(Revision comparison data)
>>
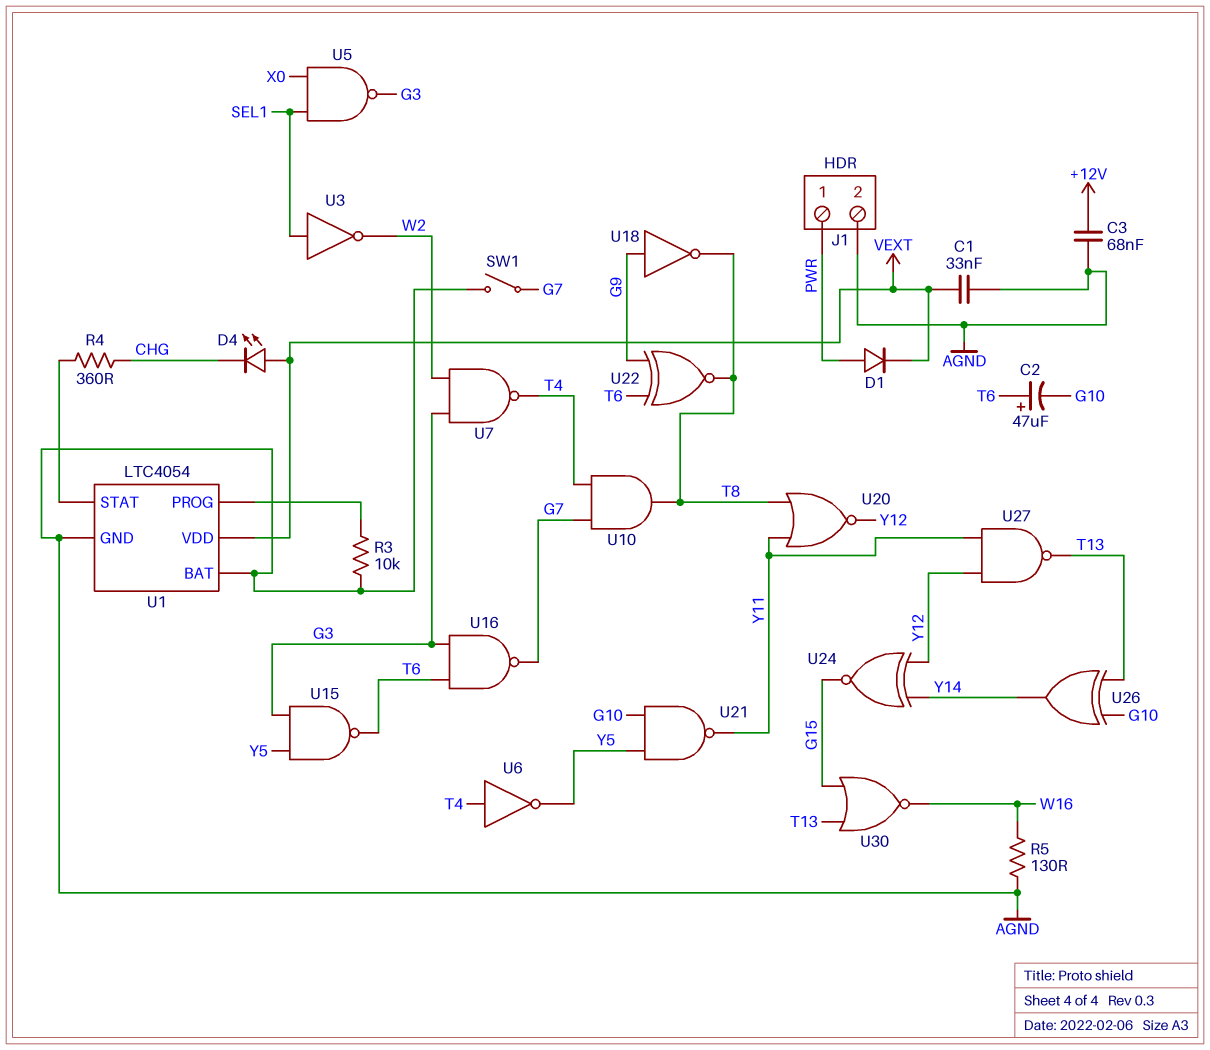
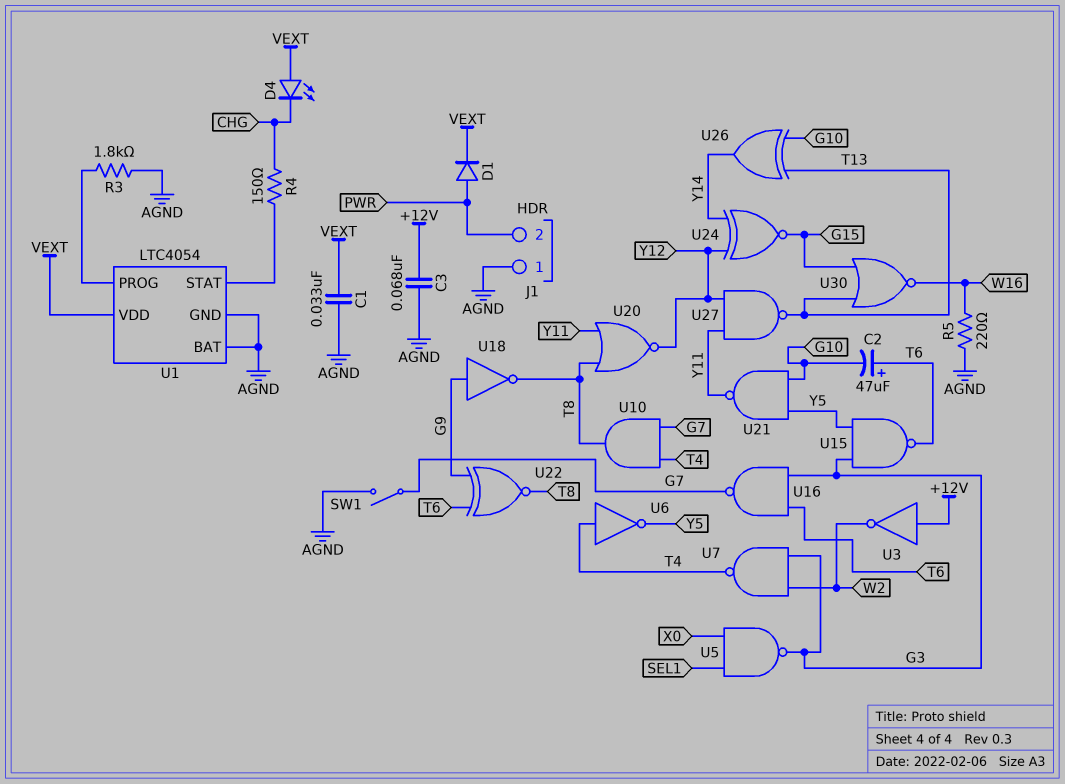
J1 pin 1: PWR -> AGND
J1 pin 2: AGND -> PWR
R3: 10k (AGND, U1/PROG) -> 1.8k (AGND, U1/PROG)
R4: 360 (CHG, U1/STAT) -> 150 (CHG, U1/STAT)
R5: 130 (AGND, W16) -> 220 (AGND, W16)
U3: NOT (in SEL1, out W2) -> NOT (in +12V, out W2)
<<
Only the lines from the one containing "J1 pin 2: AGND -> PWR" through the last line above belong in your answer. Retype them exactly.

J1 pin 2: AGND -> PWR
R3: 10k (AGND, U1/PROG) -> 1.8k (AGND, U1/PROG)
R4: 360 (CHG, U1/STAT) -> 150 (CHG, U1/STAT)
R5: 130 (AGND, W16) -> 220 (AGND, W16)
U3: NOT (in SEL1, out W2) -> NOT (in +12V, out W2)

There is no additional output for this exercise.